* DATA PROVIDED:

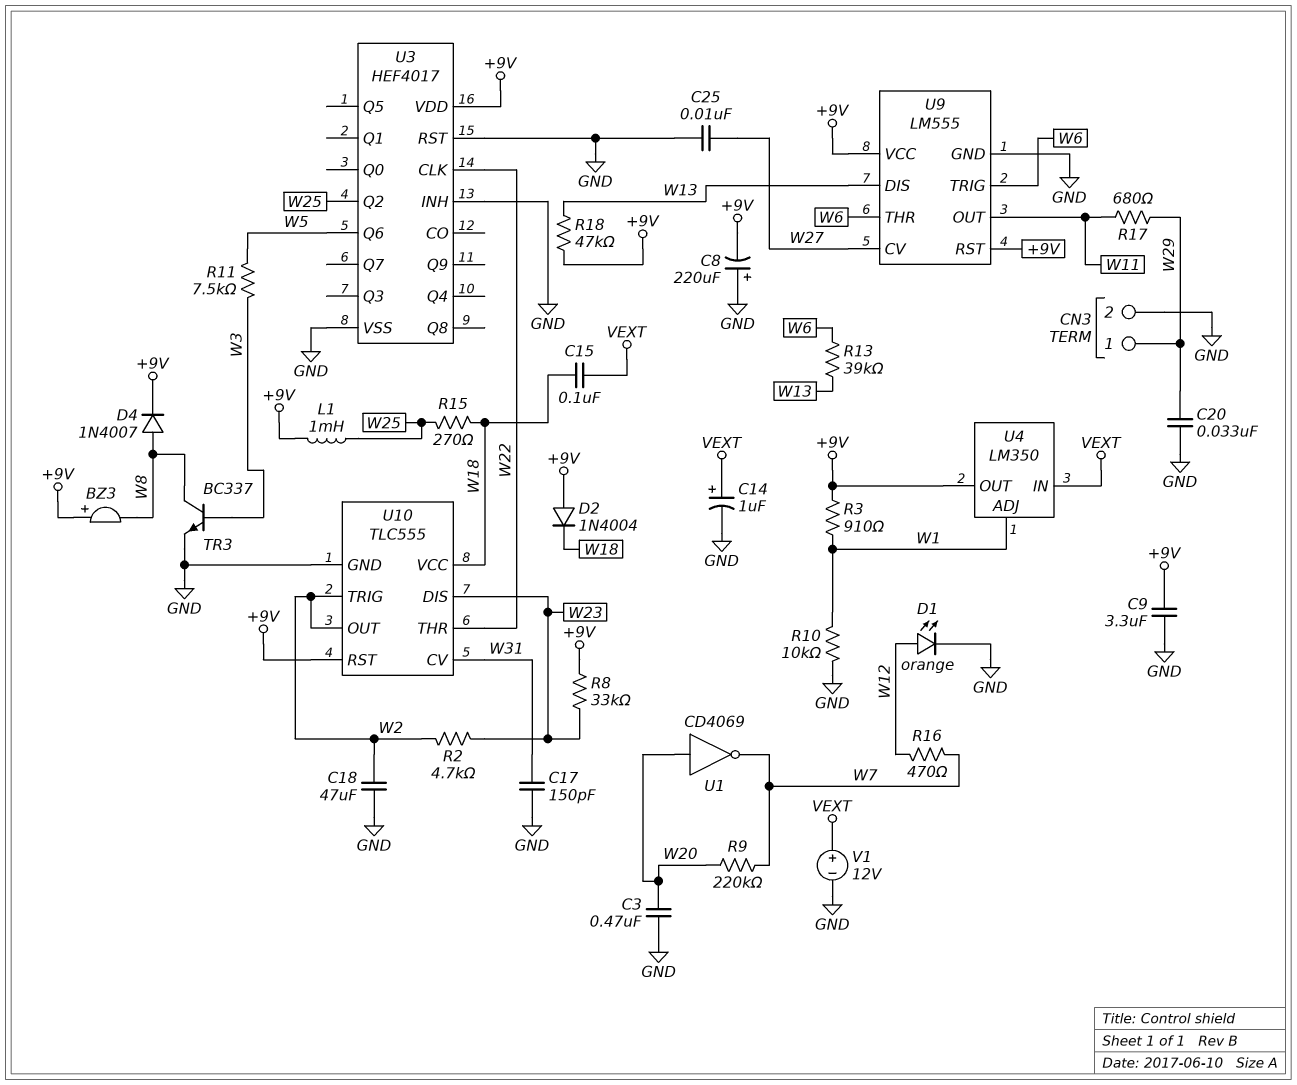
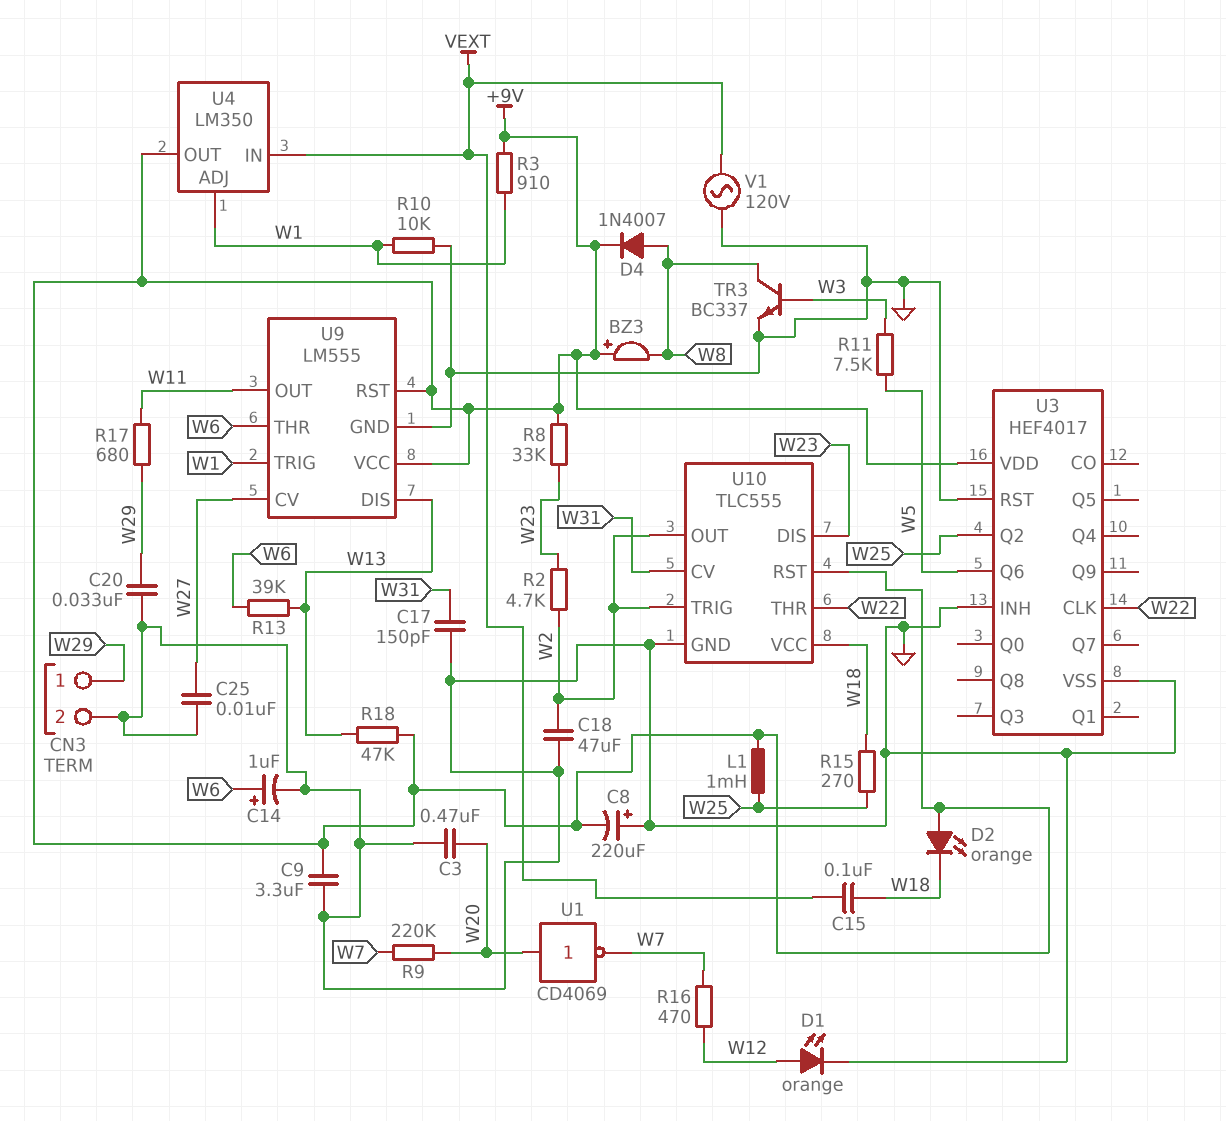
C14: 1uF (plus VEXT, minus GND) -> 1uF (plus W6, minus GND)
D2: diode 1N4004 (A +9V, K W18) -> LED orange (A +9V, K W18)
U9 pin TRIG: W6 -> W1
V1: 12V (plus VEXT, minus GND) -> AC 120V (GND, VEXT)

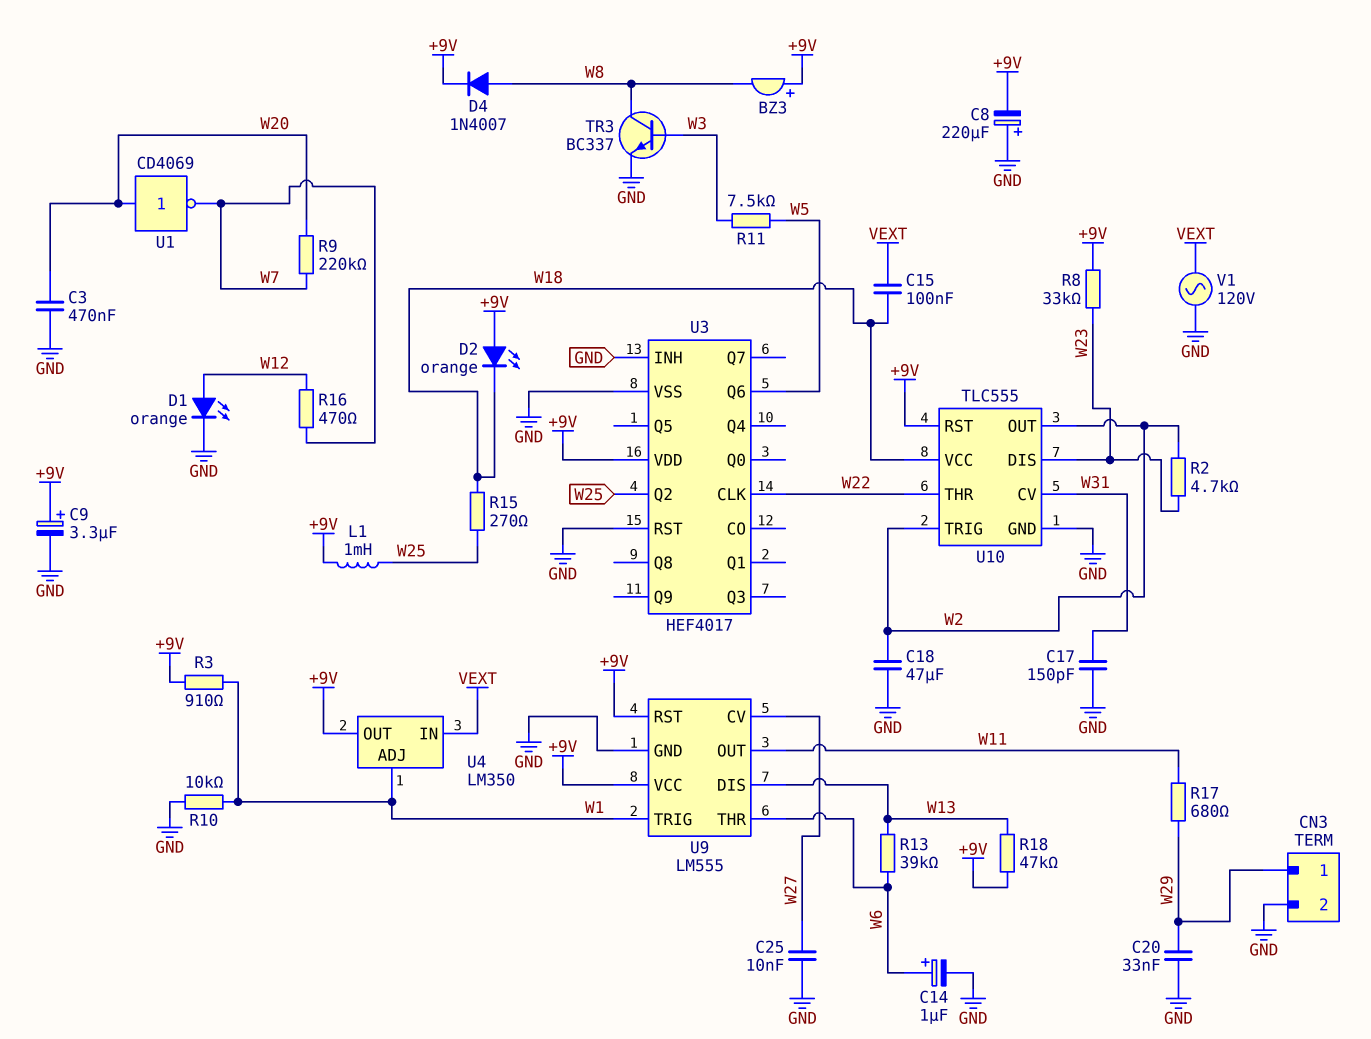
C9: 3.3uF (+9V, GND) -> 3.3uF (plus +9V, minus GND)

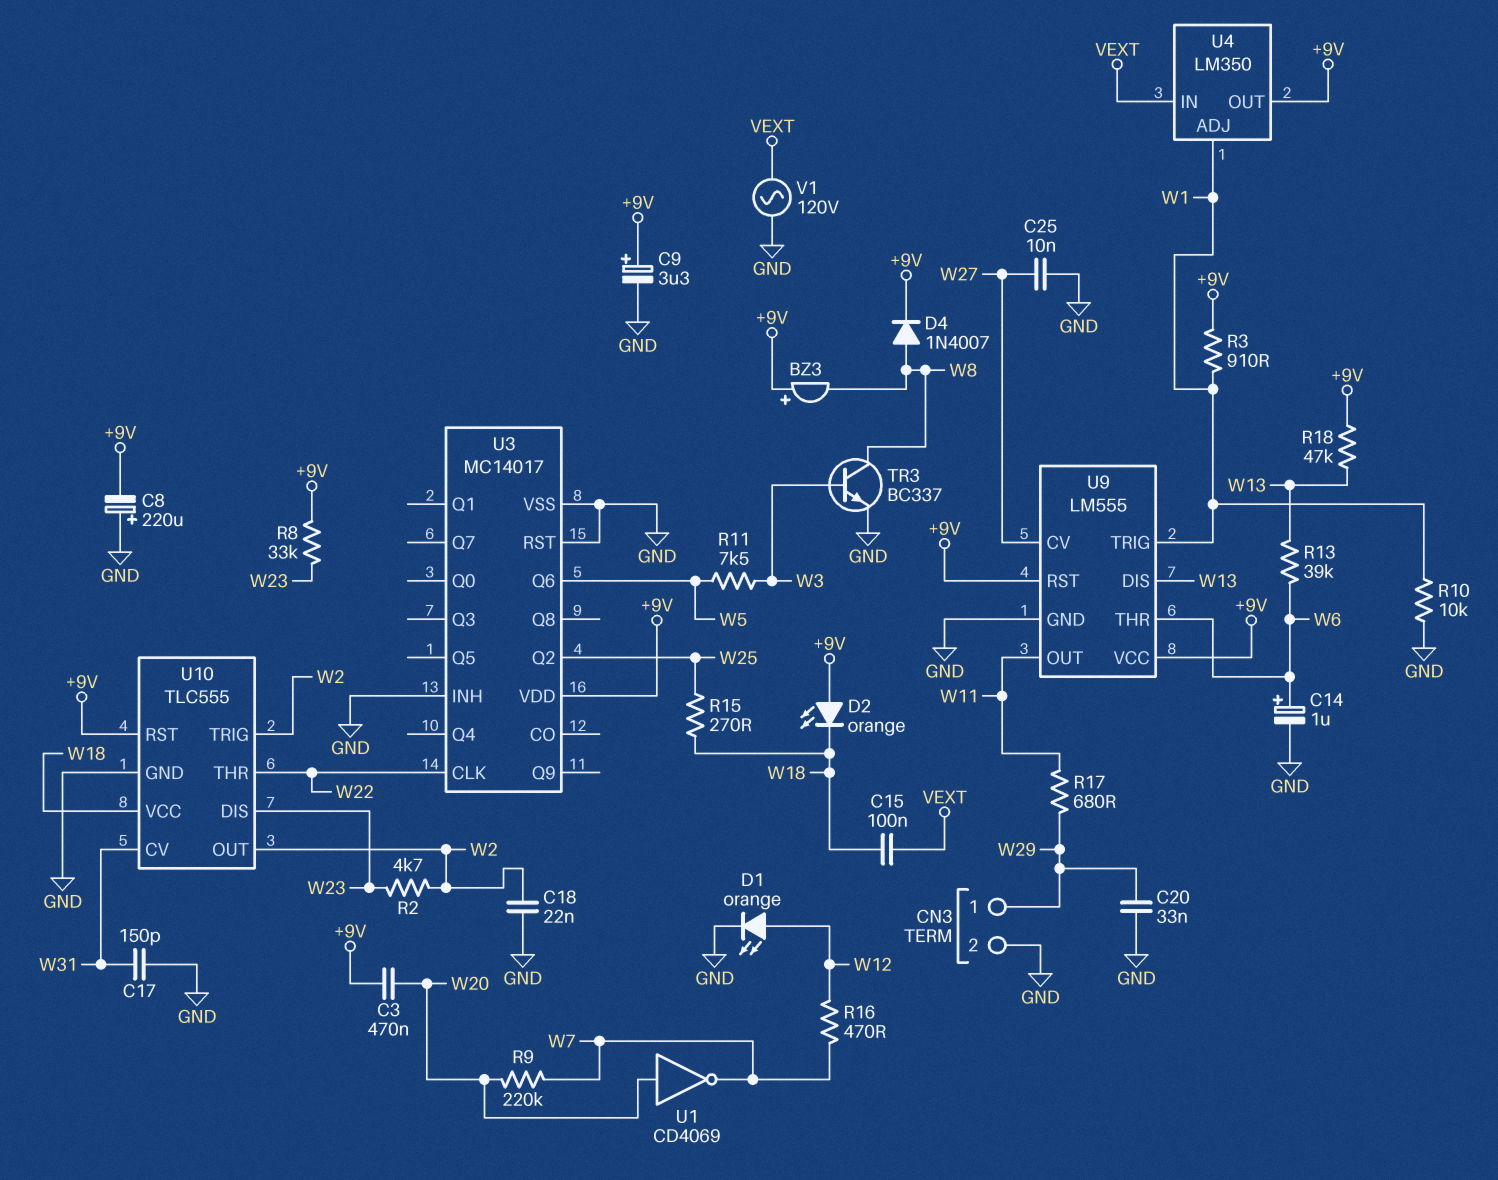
C3: 470nF (GND, W20) -> 470nF (+9V, W20)
C18: 47uF (GND, W2) -> 22nF (GND, W2)
L1: 1mH (+9V, W25) -> none
U3: HEF4017 -> MC14017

* TASK REQUIREMENTS: Review the preceding data and report every line that includes the string "VEXT".

* THE COMPLETED TASK:
C14: 1uF (plus VEXT, minus GND) -> 1uF (plus W6, minus GND)
V1: 12V (plus VEXT, minus GND) -> AC 120V (GND, VEXT)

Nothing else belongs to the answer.